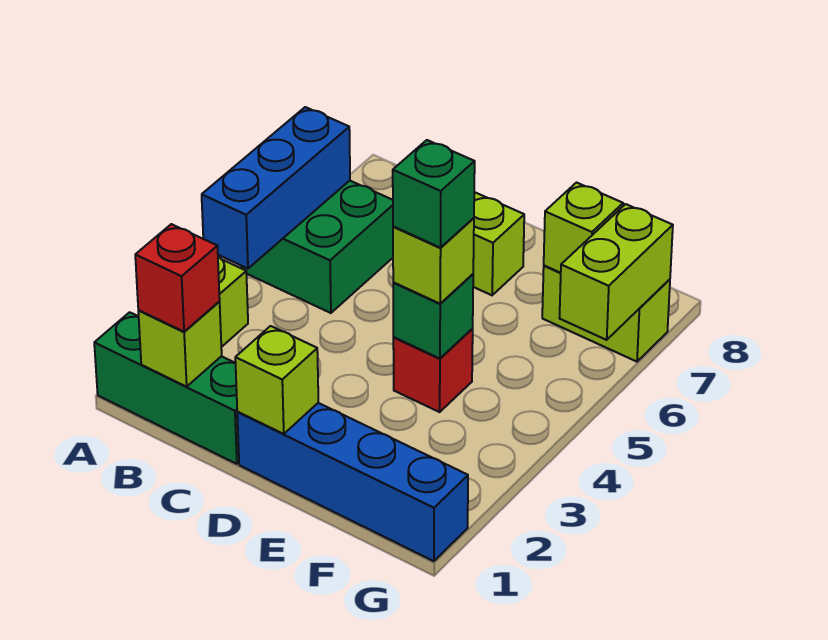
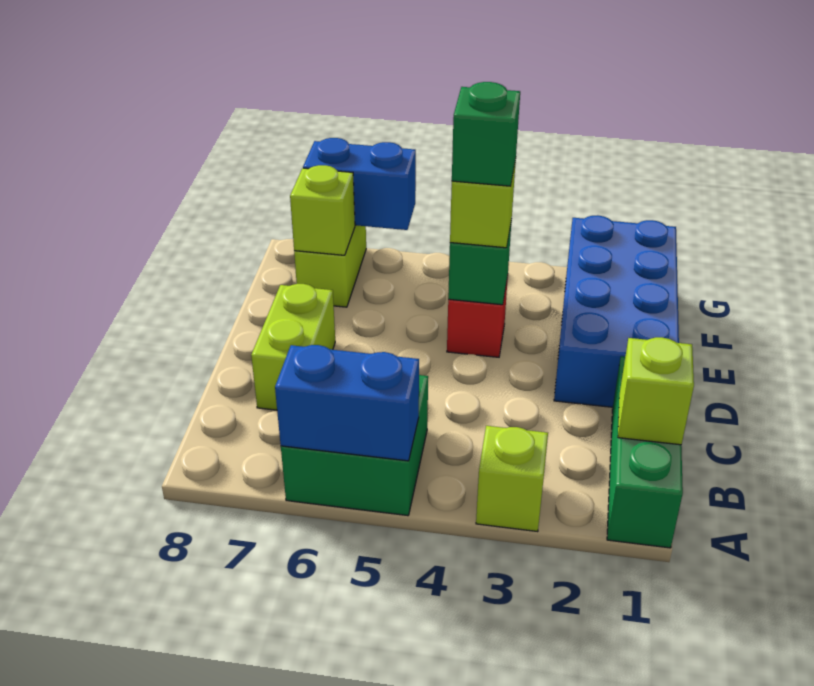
blue brick A4:A6 level 2 -> blue brick A5:A6 level 2
red brick B1 level 3 -> none
blue brick D1:G1 level 1 -> blue brick D1:G2 level 1
lime brick D1 level 2 -> none
lime brick G6:G7 level 2 -> blue brick G6:G7 level 2

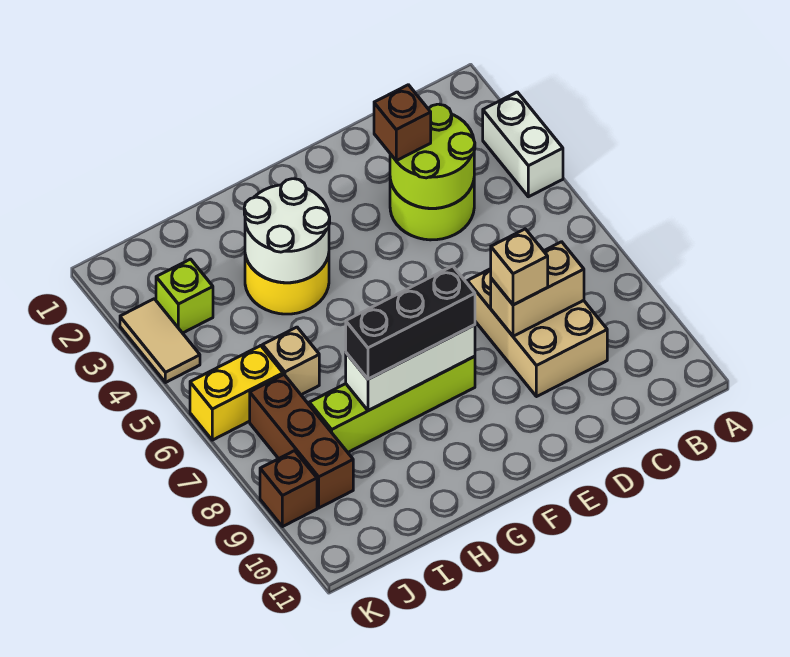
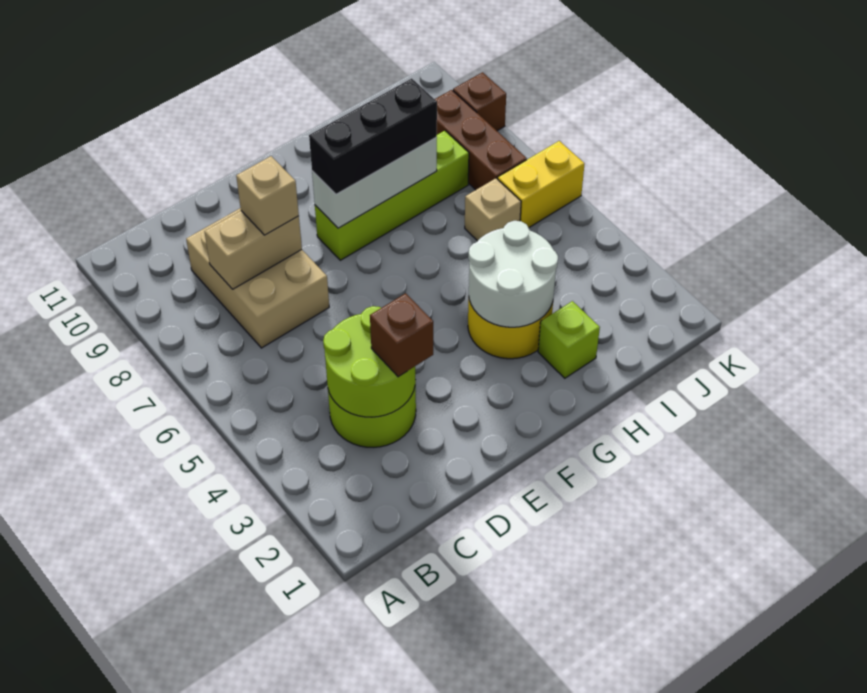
white brick A3:A4 level 1 -> none
lime brick J3 level 1 -> lime brick H2 level 1
tan tile K3:K4 level 1 -> none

→ Problem description
For this exercise, copy the entries above exactly and skip any picture.

→ Output of the task
blue brick A4:A6 level 2 -> blue brick A5:A6 level 2
red brick B1 level 3 -> none
blue brick D1:G1 level 1 -> blue brick D1:G2 level 1
lime brick D1 level 2 -> none
lime brick G6:G7 level 2 -> blue brick G6:G7 level 2

white brick A3:A4 level 1 -> none
lime brick J3 level 1 -> lime brick H2 level 1
tan tile K3:K4 level 1 -> none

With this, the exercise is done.